Action item: Print, please, the line that contains "(120, 643) = (196, 625): blue" and each line after it to the end of the entries, unchanged and with nothing else.

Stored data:
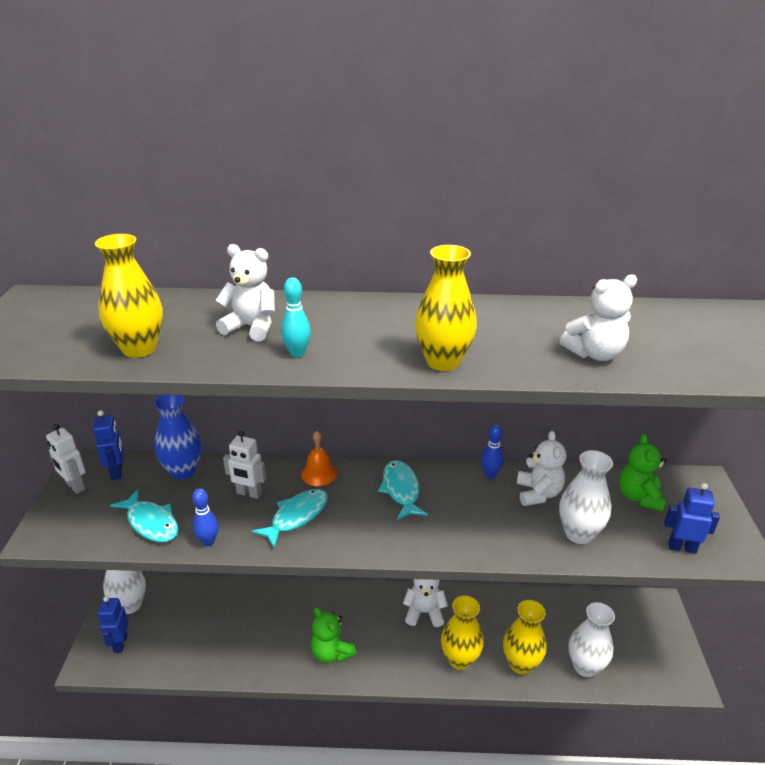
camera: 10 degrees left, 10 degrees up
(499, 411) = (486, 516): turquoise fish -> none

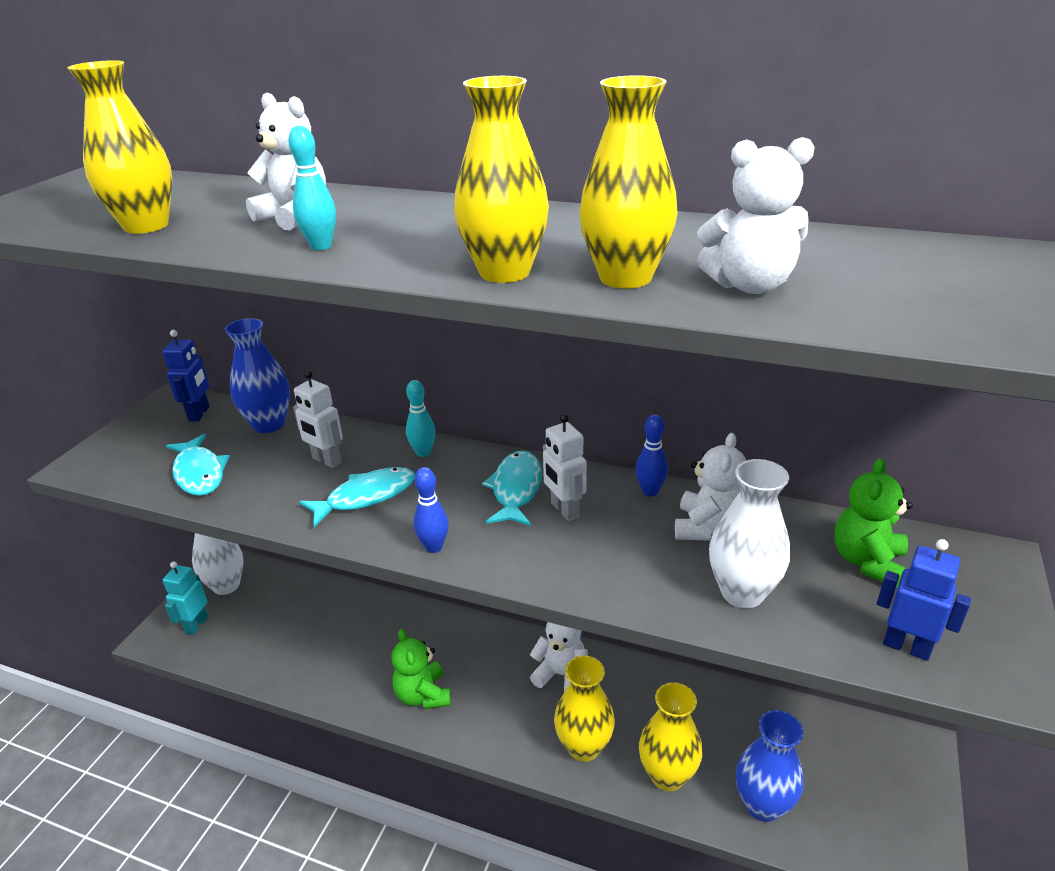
camera: 20 degrees right, 0 degrees up
(75, 486) = (148, 421): white robot -> white robot (564, 510)
(120, 643) = (196, 625): blue robot -> turquoise robot
(208, 542) = (247, 505): blue bowling pin -> blue bowling pin (434, 547)
(319, 473) = (423, 452): orange bell -> turquoise bowling pin
(520, 357) = (625, 278): none -> yellow vase
(585, 666) = (762, 805): white vase -> blue vase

Written answer:
(120, 643) = (196, 625): blue robot -> turquoise robot
(208, 542) = (247, 505): blue bowling pin -> blue bowling pin (434, 547)
(319, 473) = (423, 452): orange bell -> turquoise bowling pin
(520, 357) = (625, 278): none -> yellow vase
(585, 666) = (762, 805): white vase -> blue vase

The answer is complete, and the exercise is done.